**** Data supplied ****

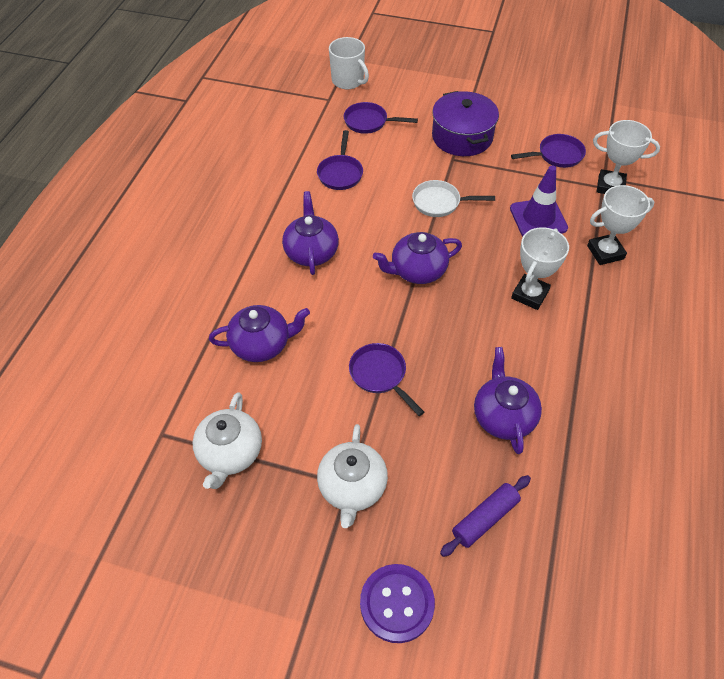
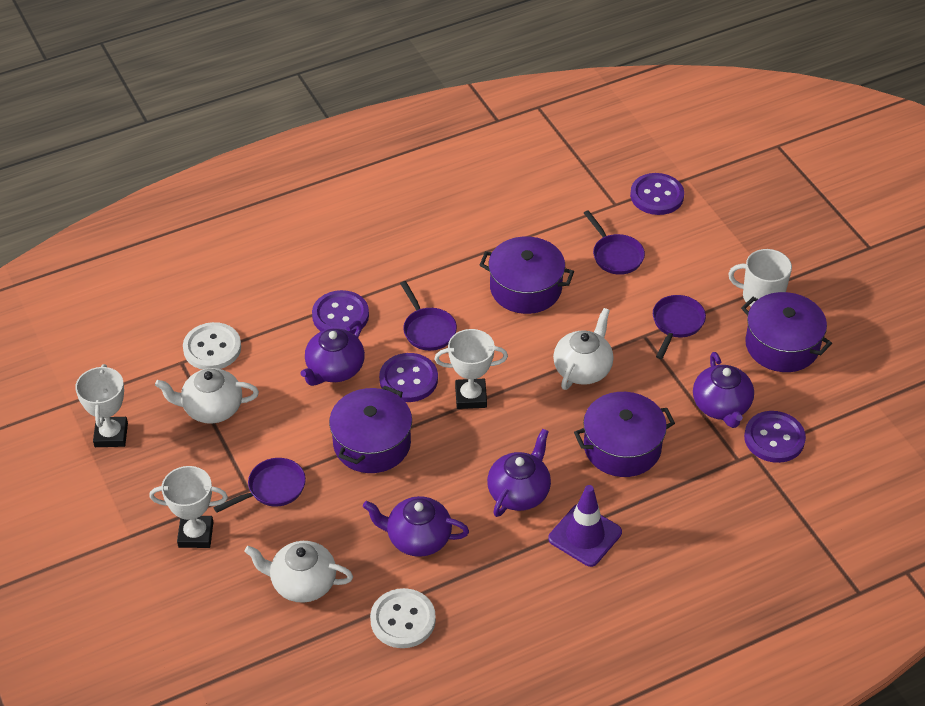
purple button: 1 -> 4
purple pot: 1 -> 4
purple rolling pin: 1 -> 0
white button: 0 -> 2
white pan: 1 -> 0
white teapot: 2 -> 3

****

= What you will do =
Across the listing, count every line with "white" in it and give the number only.

= Response for this exercise =
3